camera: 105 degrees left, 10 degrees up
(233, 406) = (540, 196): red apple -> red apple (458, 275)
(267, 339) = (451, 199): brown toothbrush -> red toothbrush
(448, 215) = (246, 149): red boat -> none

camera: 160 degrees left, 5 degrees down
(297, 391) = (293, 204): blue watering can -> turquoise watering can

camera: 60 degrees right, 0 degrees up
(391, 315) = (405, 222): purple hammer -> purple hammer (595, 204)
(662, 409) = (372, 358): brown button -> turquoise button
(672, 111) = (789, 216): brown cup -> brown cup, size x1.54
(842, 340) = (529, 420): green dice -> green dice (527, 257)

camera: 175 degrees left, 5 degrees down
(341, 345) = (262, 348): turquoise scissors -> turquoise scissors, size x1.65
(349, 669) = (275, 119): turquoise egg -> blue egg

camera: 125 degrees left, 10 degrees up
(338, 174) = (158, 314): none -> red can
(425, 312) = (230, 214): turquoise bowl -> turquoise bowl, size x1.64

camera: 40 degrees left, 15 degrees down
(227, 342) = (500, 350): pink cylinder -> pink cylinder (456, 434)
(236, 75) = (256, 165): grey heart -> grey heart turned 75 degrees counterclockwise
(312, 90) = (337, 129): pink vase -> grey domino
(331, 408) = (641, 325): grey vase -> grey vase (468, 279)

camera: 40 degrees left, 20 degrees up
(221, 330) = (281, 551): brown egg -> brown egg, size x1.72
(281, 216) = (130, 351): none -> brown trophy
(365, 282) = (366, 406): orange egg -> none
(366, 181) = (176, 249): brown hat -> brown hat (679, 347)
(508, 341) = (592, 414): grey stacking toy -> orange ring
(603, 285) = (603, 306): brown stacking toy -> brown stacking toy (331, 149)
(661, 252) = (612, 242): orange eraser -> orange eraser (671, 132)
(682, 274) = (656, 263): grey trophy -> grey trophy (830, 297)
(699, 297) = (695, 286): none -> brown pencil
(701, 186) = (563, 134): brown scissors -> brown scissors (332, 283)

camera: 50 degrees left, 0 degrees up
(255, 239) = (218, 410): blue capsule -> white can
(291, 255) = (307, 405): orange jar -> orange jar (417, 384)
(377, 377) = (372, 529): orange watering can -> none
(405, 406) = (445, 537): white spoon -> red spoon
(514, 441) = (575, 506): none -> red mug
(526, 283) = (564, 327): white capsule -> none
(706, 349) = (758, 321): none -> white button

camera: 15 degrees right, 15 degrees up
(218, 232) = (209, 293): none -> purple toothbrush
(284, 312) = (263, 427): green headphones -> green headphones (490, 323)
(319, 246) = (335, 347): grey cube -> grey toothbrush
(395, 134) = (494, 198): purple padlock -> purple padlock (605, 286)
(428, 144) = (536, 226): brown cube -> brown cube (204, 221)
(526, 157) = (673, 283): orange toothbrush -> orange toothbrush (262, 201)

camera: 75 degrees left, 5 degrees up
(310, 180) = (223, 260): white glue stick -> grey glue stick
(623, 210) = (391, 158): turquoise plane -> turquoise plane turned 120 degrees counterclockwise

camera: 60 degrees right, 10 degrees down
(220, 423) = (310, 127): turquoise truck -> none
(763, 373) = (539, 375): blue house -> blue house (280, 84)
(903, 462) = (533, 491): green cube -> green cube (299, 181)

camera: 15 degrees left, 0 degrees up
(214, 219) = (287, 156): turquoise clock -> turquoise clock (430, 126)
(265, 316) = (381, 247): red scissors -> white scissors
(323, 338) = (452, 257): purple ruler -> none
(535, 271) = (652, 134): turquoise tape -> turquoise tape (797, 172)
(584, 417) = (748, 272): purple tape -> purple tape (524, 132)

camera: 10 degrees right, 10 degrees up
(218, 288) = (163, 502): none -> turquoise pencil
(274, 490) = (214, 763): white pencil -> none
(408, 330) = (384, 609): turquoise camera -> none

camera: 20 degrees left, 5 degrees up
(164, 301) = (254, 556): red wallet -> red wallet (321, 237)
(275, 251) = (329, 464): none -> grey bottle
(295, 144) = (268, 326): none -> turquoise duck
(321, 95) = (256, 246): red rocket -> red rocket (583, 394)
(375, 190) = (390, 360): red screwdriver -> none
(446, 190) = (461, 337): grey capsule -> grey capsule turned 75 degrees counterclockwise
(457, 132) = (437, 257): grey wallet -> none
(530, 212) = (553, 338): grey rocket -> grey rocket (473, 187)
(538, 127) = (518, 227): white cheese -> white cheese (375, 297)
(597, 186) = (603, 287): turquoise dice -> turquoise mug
★ ★ ★ ★ ★
(WORK INSTRUCTION)
Among the records above, a stretch begins at the line containing "camera: 15 degrees left, 0 degrees up" and ends at the line containing "(295, 144) = (268, 326): none". Restate that stretch word for word, and nothing else.

(ANSWER BOX)
camera: 15 degrees left, 0 degrees up
(214, 219) = (287, 156): turquoise clock -> turquoise clock (430, 126)
(265, 316) = (381, 247): red scissors -> white scissors
(323, 338) = (452, 257): purple ruler -> none
(535, 271) = (652, 134): turquoise tape -> turquoise tape (797, 172)
(584, 417) = (748, 272): purple tape -> purple tape (524, 132)

camera: 10 degrees right, 10 degrees up
(218, 288) = (163, 502): none -> turquoise pencil
(274, 490) = (214, 763): white pencil -> none
(408, 330) = (384, 609): turquoise camera -> none

camera: 20 degrees left, 5 degrees up
(164, 301) = (254, 556): red wallet -> red wallet (321, 237)
(275, 251) = (329, 464): none -> grey bottle
(295, 144) = (268, 326): none -> turquoise duck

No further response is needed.